◆ TO BE DONE: Reproduce every line of the material below without changes, omitting the pictures.

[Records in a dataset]
☆ ☆ ☆ ☆ ☆

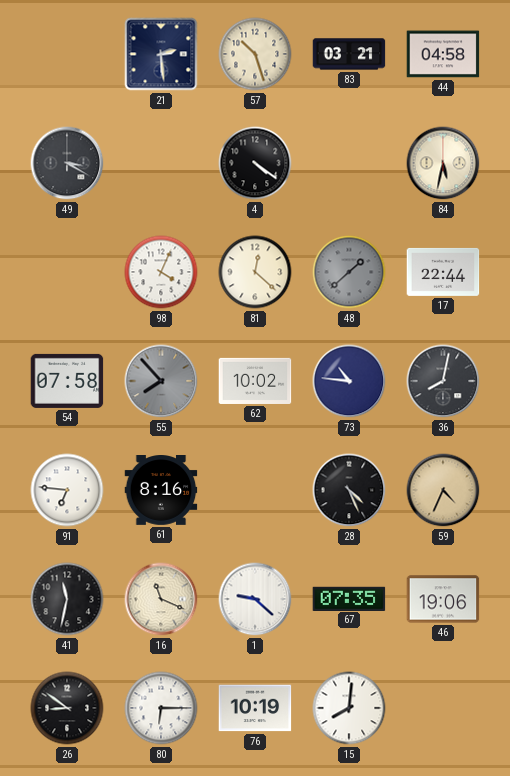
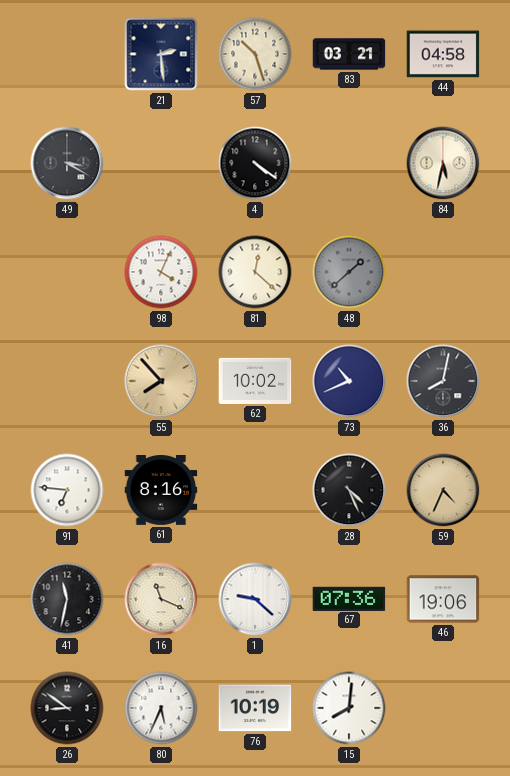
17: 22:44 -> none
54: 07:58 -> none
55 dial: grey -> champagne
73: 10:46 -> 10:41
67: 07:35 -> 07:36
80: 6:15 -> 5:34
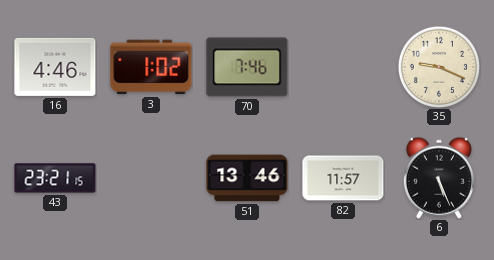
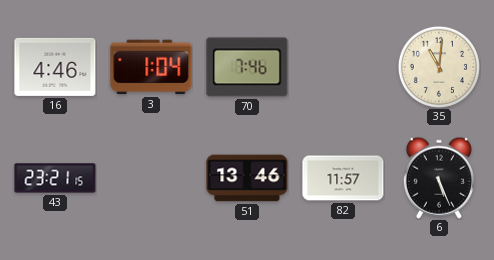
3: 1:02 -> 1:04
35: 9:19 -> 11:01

☆ ☆ ☆ ☆ ☆

◆ TASK SOLUTION:
17: 22:44 -> none
54: 07:58 -> none
55 dial: grey -> champagne
73: 10:46 -> 10:41
67: 07:35 -> 07:36
80: 6:15 -> 5:34
3: 1:02 -> 1:04
35: 9:19 -> 11:01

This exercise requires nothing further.